* **WORK INSTRUCTIONS**: Scan the entries below, and for each line that includes the word "left", make a copy.

========================================

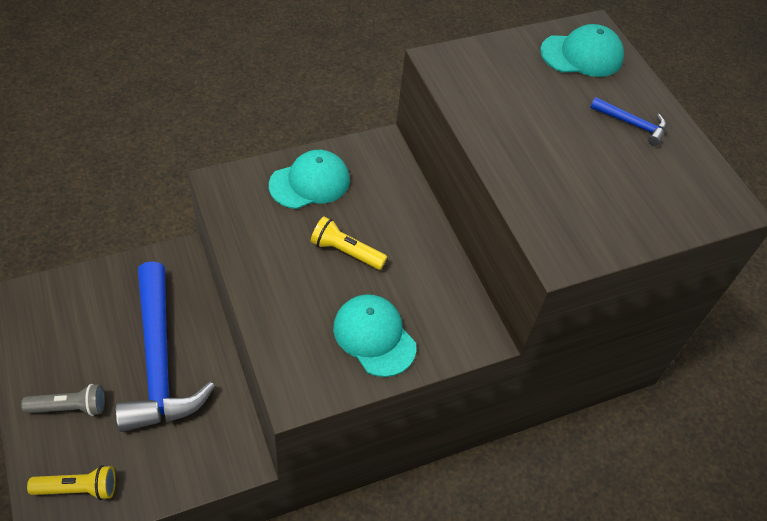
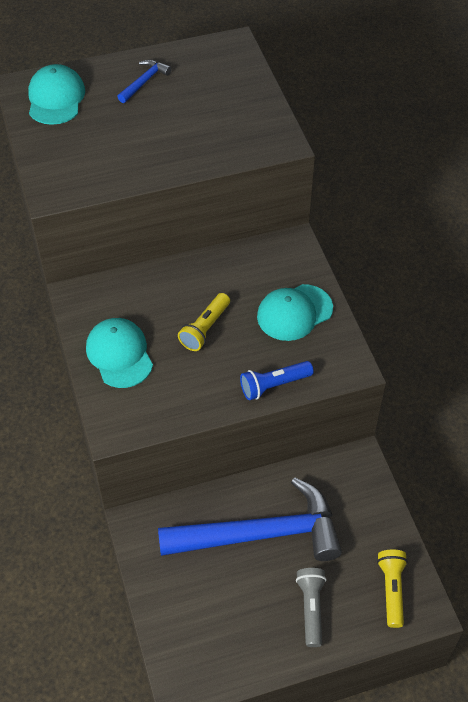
camera: 80 degrees left, 0 degrees up
(270, 316) = (274, 385): none -> blue flashlight

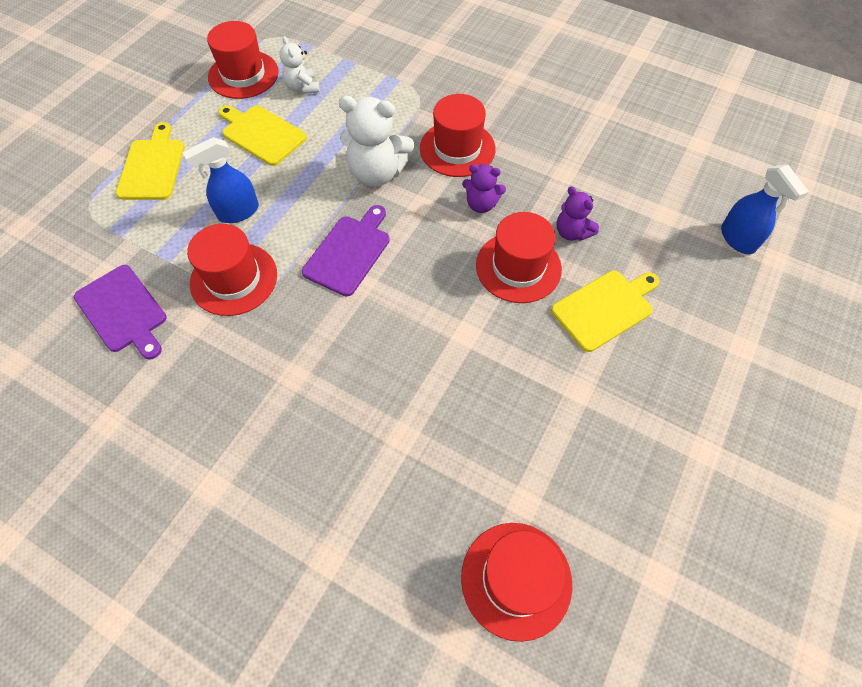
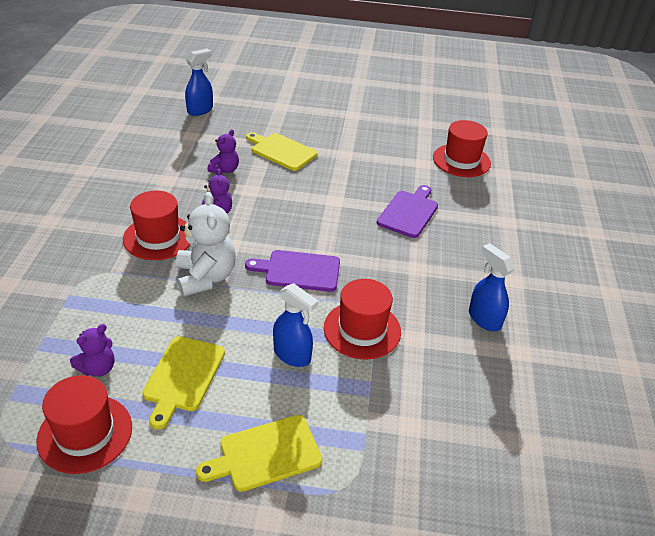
camera: 115 degrees left, 20 degrees down
(123, 311) = (435, 390): purple cutting board -> purple cutting board (409, 212)
(175, 410) = (484, 319): none -> blue spray bottle
(302, 87) = (98, 368): white teddy bear -> purple teddy bear
(518, 267) = (268, 188): red hat -> none

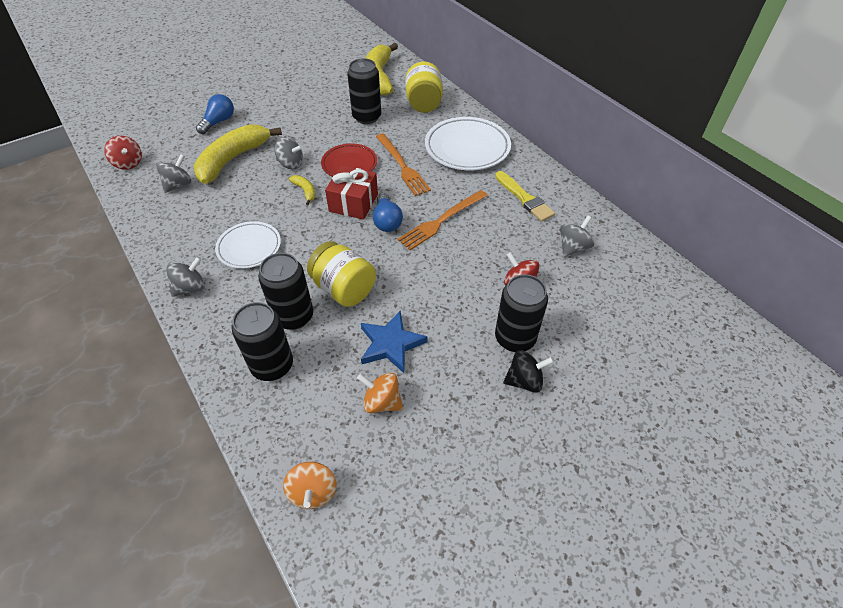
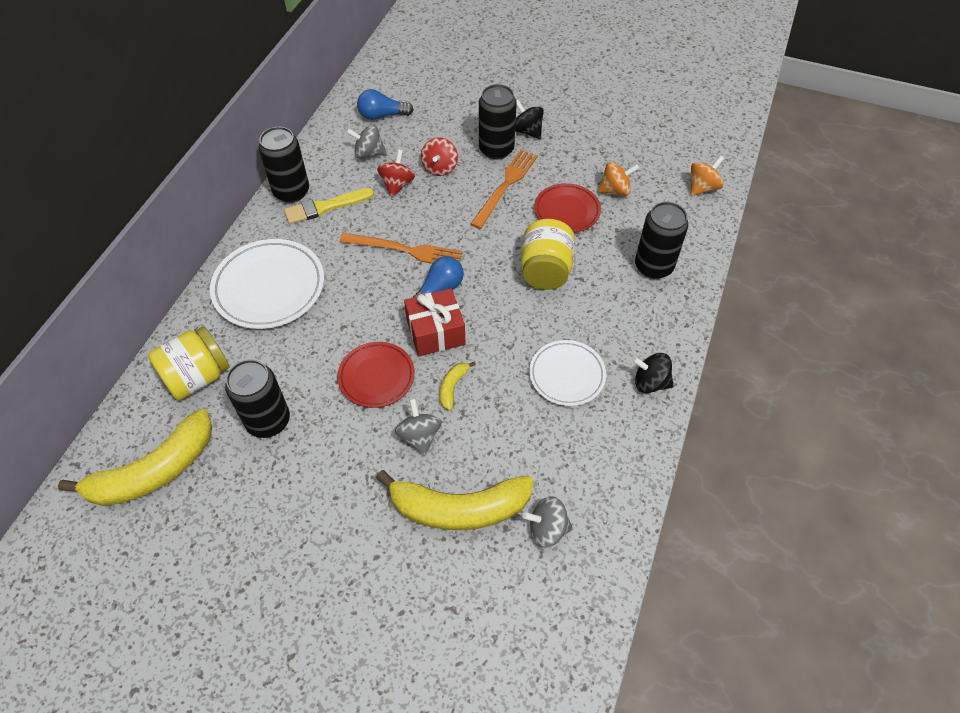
camera: 125 degrees left, 5 degrees up
(128, 163) = (564, 635): red spinning top -> red spinning top (397, 184)
(190, 287) = (650, 382): grey spinning top -> black spinning top
(218, 122) = (398, 601): blue light bulb -> blue light bulb (382, 115)
(294, 316) = (602, 284): black can -> black can (291, 192)
(382, 402) = (615, 190): orange spinning top -> orange spinning top turned 90 degrees counterclockwise
(391, 344) = (567, 211): blue star -> red plate
(402, 166) = (344, 326): orange fork -> orange fork (505, 186)
(524, 198) = (325, 207): yellow brush -> yellow brush turned 135 degrees counterclockwise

========================================

* **RESULT OF THIS TASK**:
camera: 80 degrees left, 0 degrees up
camera: 115 degrees left, 20 degrees down
camera: 125 degrees left, 5 degrees up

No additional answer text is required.